====== Records for the task

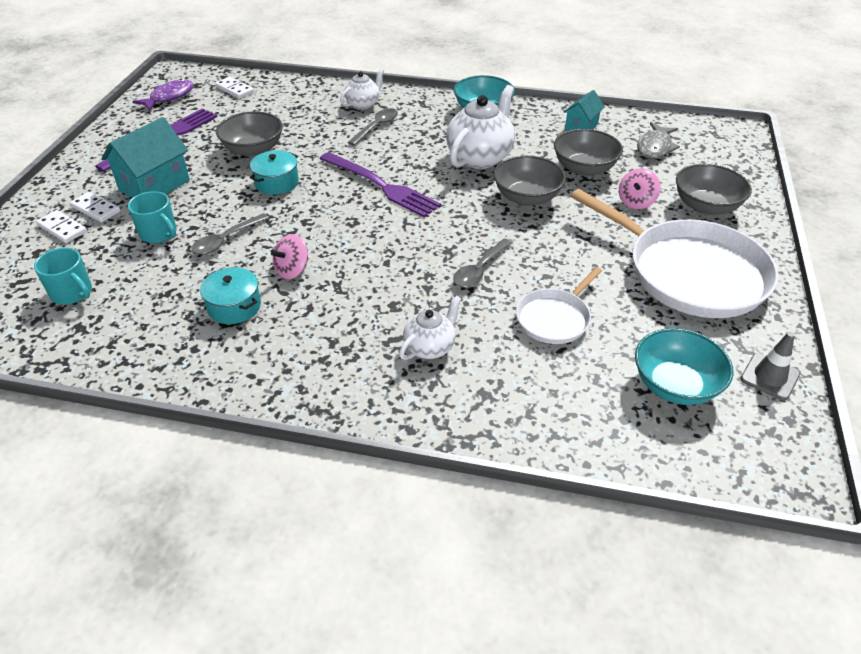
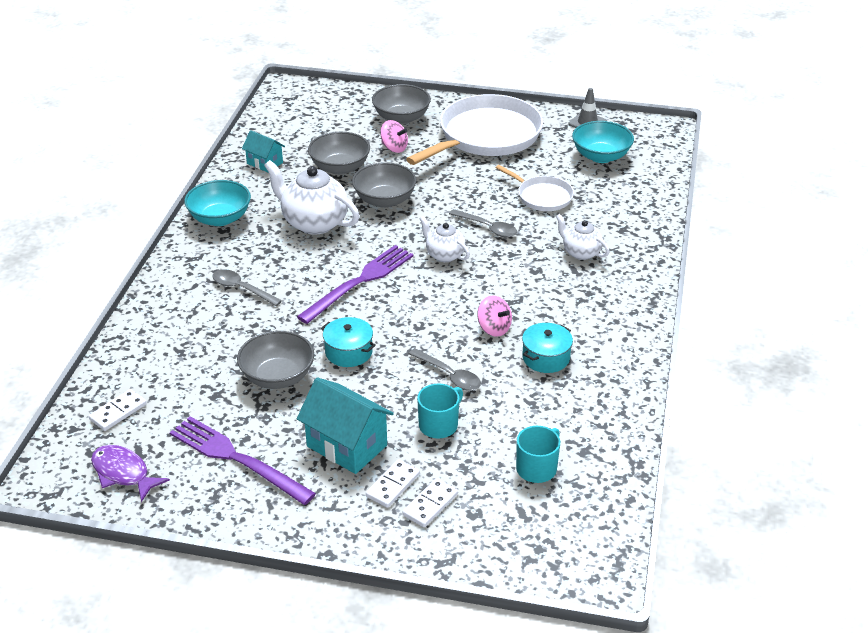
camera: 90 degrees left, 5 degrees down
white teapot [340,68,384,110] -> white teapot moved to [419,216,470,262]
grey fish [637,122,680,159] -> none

============
====== Records for the task

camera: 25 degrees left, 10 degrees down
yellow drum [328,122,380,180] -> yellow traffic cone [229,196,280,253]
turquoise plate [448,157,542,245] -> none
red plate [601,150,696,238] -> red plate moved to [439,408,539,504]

============

### Your objective
Each line that holds the string "plate" is to be copied from the entries above.

### Answer to this task
turquoise plate [448,157,542,245] -> none
red plate [601,150,696,238] -> red plate moved to [439,408,539,504]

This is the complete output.